▸ INSTRUCTIONS FOR THE TASK
Where does the string "turquoise" appear? Copy every line of the entries below that holds it.
·····
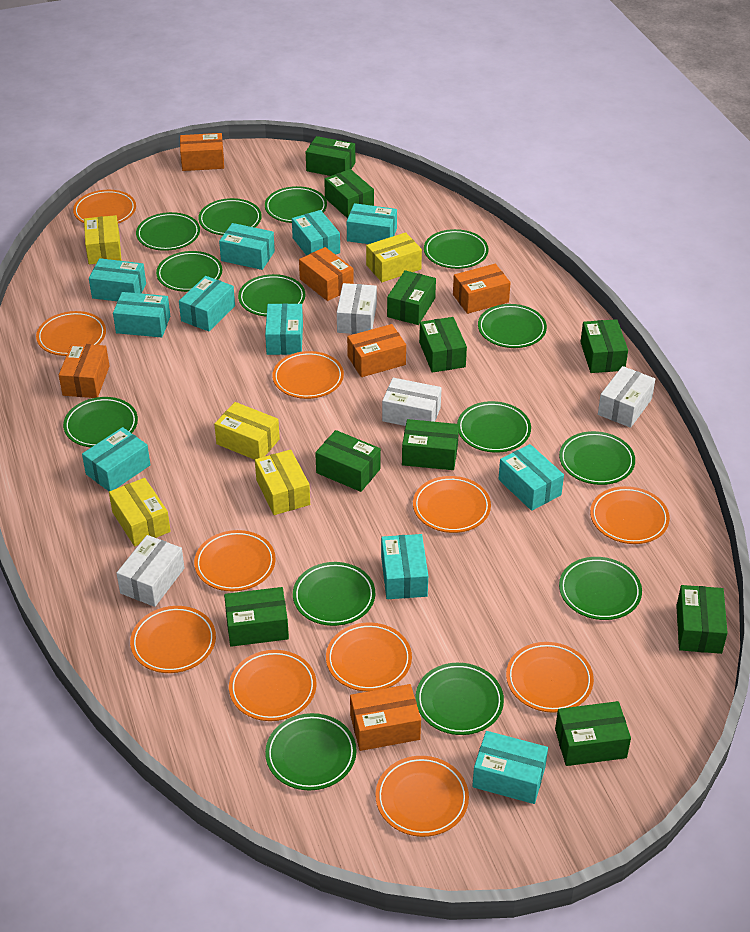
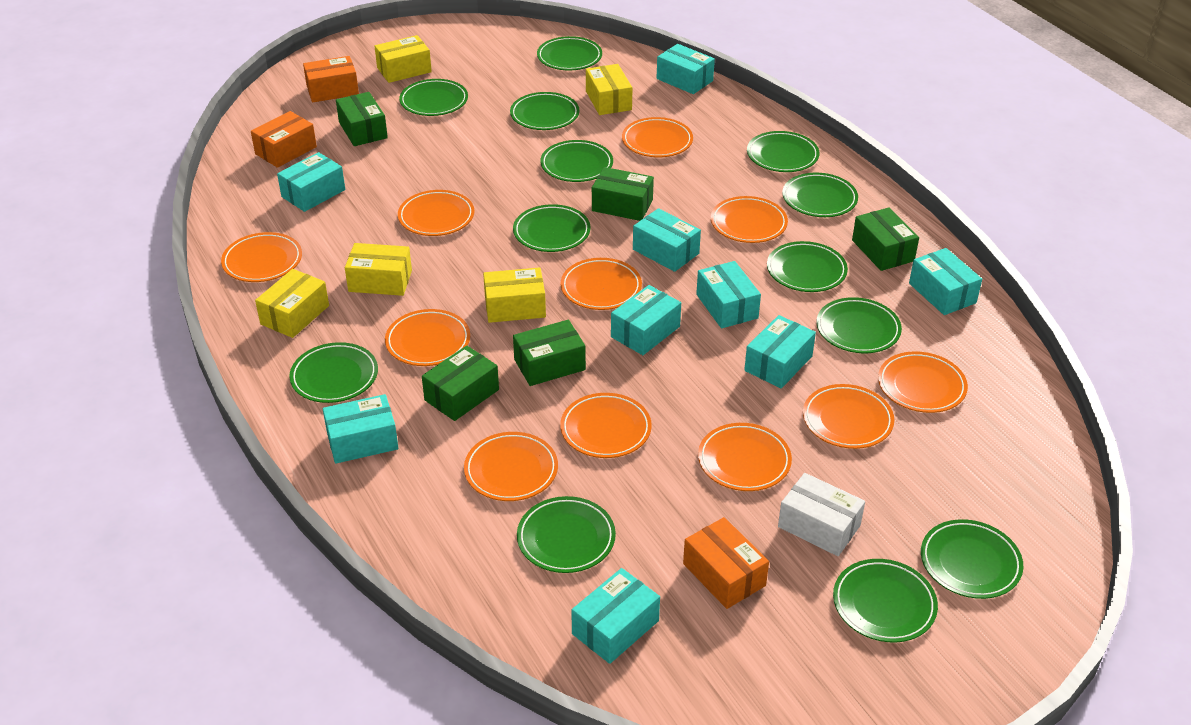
green box: 10 -> 5
green plate: 14 -> 13
orange box: 6 -> 3
turquoise box: 11 -> 9
white box: 4 -> 1

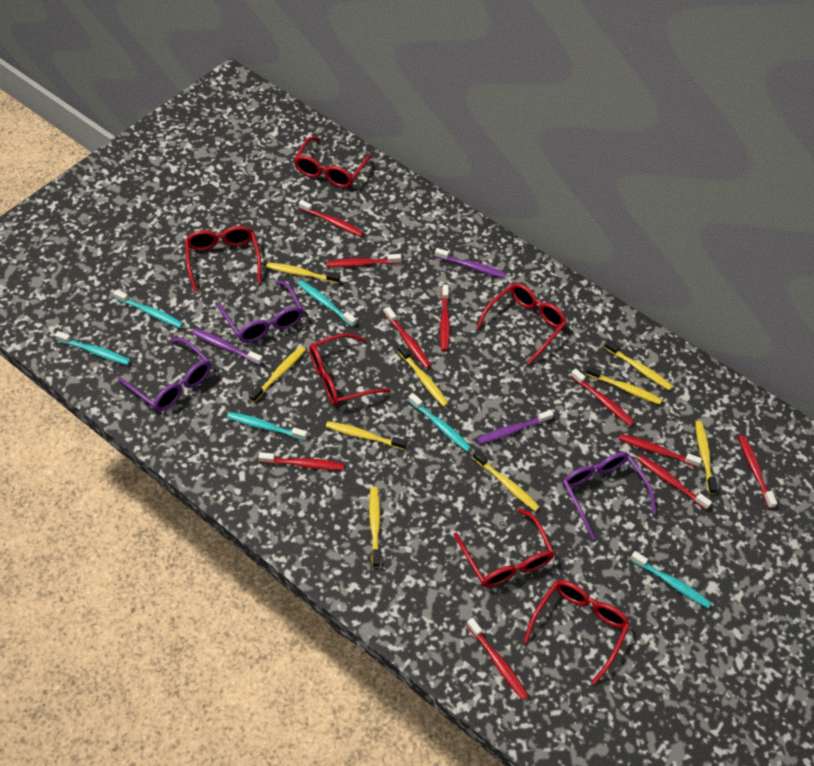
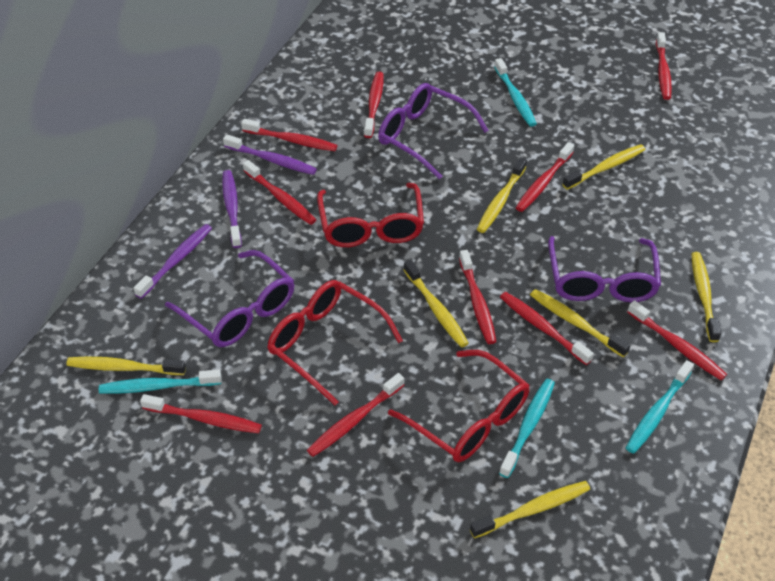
red glasses: 6 -> 3
turquoise toothbrush: 6 -> 4
yellow toothbrush: 9 -> 7

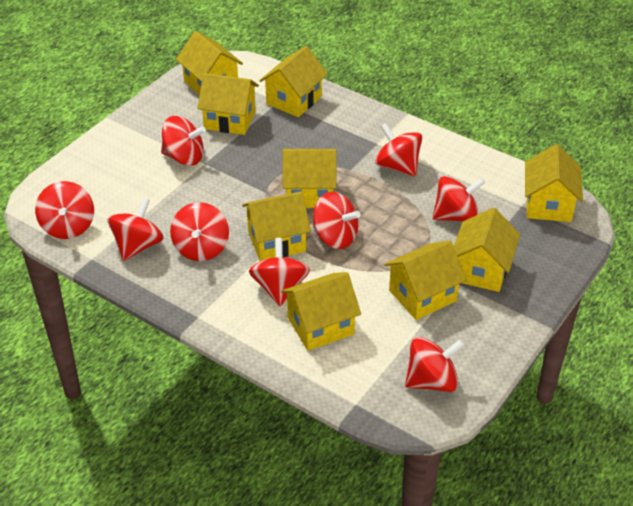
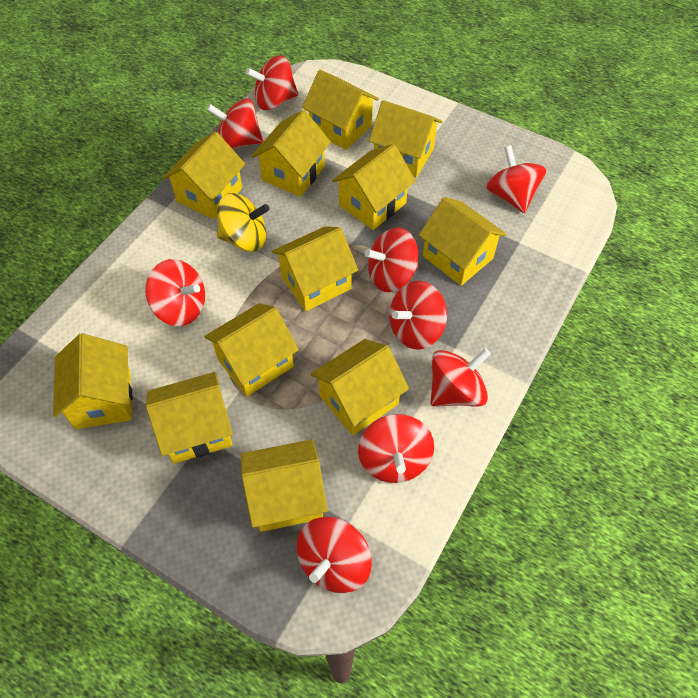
yellow house: 9 -> 12
yellow spinning top: 0 -> 1

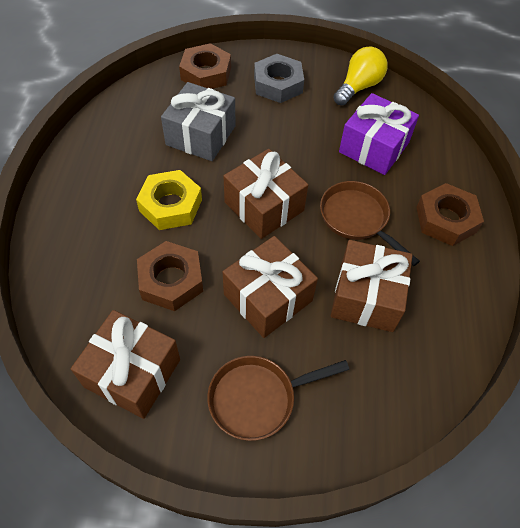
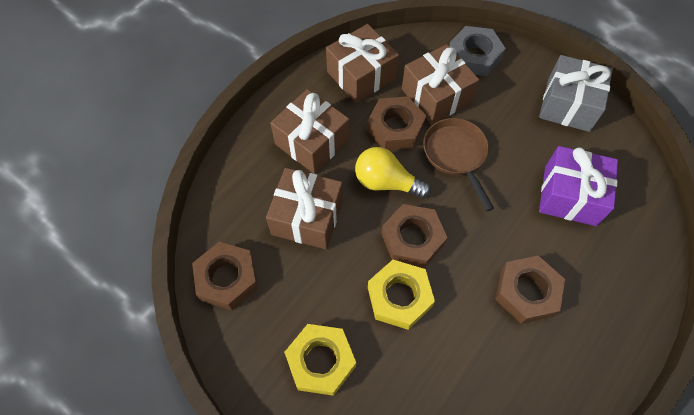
brown nut: 3 -> 4
brown pan: 2 -> 1
yellow nut: 1 -> 2

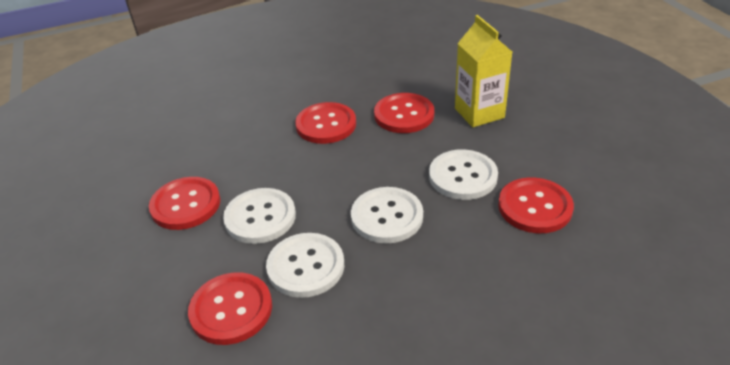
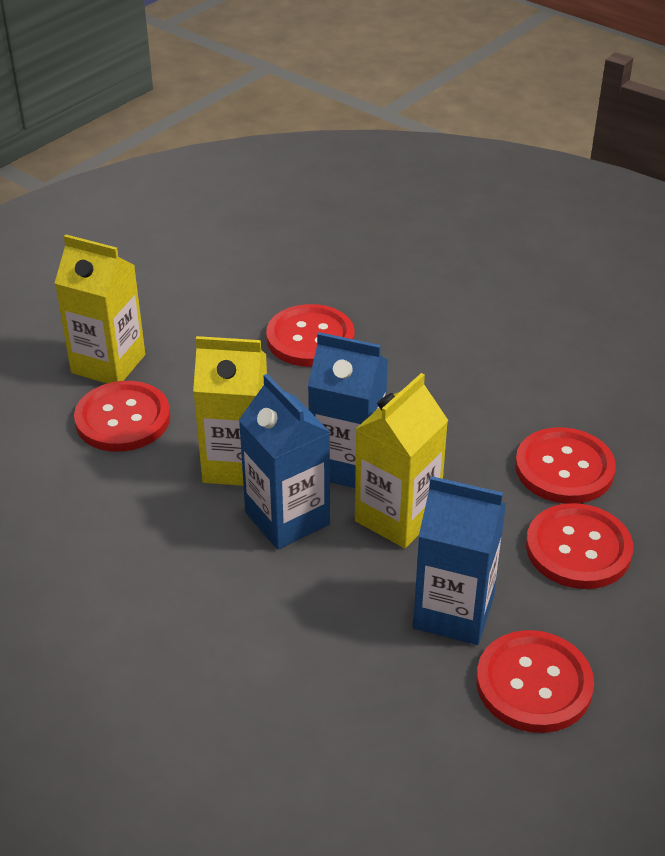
blue carton: 0 -> 3
white button: 4 -> 0
yellow carton: 1 -> 3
·····
▸ YOUR SOLUTION
turquoise box: 11 -> 9
turquoise toothbrush: 6 -> 4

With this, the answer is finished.